▶ [INSTRUCTIONS TO FOLLOW] If a line of the data below contains the string "game", count it, then state the total alone.

[DATA SUPPLIED Boundary: Start]

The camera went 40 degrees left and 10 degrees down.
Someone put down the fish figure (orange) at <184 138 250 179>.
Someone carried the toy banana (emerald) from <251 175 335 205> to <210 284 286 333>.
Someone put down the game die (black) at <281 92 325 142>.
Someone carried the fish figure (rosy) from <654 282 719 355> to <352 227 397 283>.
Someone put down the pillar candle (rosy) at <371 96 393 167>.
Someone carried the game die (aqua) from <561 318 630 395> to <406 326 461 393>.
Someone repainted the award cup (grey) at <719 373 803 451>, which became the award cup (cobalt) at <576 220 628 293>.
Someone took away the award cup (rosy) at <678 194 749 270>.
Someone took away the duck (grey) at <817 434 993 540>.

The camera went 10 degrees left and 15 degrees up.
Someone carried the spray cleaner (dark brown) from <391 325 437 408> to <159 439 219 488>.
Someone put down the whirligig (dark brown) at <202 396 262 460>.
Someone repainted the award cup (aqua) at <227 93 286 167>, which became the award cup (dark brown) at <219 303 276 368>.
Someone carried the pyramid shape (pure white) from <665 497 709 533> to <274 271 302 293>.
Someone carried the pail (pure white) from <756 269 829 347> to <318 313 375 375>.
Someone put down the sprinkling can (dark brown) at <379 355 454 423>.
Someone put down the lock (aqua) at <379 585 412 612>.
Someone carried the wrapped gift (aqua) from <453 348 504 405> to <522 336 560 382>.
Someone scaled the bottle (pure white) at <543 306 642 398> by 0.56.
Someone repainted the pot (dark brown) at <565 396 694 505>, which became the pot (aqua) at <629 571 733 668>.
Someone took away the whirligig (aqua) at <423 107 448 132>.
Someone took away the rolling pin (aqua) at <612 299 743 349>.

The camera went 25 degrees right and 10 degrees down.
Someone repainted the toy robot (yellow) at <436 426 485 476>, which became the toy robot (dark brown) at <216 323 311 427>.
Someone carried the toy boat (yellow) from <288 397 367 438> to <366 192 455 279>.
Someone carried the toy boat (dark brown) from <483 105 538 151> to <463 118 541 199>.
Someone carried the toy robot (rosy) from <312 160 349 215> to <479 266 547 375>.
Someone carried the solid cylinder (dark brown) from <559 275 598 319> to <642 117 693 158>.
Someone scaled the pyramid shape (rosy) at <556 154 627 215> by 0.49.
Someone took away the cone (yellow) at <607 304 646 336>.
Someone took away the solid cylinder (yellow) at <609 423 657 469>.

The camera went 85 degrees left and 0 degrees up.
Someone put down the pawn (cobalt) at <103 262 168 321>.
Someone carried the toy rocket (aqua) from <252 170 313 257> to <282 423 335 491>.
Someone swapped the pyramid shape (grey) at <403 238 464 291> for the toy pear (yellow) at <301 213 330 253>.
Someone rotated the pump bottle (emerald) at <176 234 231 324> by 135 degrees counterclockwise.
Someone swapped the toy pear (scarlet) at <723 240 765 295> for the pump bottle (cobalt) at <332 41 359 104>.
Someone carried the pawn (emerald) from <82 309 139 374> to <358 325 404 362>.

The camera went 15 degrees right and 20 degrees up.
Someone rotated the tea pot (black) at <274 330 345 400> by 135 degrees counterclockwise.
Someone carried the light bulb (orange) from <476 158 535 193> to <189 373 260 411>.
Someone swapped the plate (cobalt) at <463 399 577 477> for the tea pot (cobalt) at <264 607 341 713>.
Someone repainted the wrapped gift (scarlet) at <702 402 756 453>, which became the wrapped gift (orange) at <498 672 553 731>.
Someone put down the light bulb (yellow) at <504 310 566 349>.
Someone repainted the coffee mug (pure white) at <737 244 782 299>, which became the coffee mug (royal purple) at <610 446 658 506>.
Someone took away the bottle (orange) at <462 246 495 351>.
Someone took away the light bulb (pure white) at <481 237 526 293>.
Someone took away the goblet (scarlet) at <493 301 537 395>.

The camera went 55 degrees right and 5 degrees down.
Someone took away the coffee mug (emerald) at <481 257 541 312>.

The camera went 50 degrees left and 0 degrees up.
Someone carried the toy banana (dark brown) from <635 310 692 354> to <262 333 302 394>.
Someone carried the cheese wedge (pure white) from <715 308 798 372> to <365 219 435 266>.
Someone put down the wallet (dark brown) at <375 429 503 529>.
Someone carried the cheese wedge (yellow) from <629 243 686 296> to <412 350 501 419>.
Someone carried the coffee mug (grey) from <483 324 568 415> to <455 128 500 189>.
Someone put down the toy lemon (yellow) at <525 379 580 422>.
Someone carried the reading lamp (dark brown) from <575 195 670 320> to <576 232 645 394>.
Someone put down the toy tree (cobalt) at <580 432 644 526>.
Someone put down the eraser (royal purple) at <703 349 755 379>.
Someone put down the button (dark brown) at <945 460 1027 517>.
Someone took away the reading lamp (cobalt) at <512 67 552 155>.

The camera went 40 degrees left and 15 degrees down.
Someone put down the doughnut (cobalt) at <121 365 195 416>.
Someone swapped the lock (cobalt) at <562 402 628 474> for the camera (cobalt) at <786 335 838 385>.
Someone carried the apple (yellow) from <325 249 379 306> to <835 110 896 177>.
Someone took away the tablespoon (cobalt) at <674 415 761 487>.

[DATA SUPPLIED Boundary: End]

▶ [EXPECTED ANSWER] 2